● Your instructions: Produce a word-for-word restatement of the lines from the line with "orange pencil: 2 -> 0" to the end of the listing below, inclusive.

● Records to use:
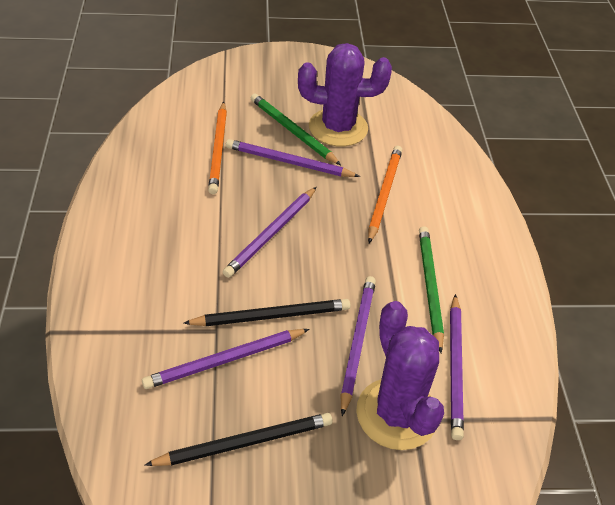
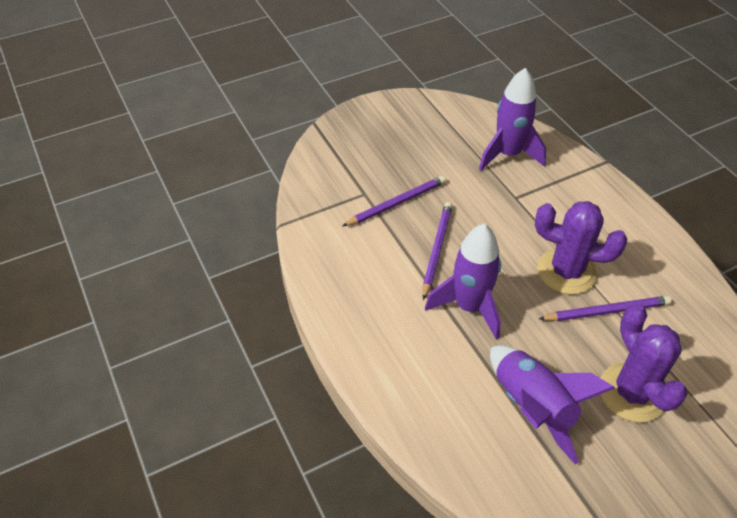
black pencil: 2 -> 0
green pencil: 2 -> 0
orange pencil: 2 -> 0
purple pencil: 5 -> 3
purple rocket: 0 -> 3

● Response box:
orange pencil: 2 -> 0
purple pencil: 5 -> 3
purple rocket: 0 -> 3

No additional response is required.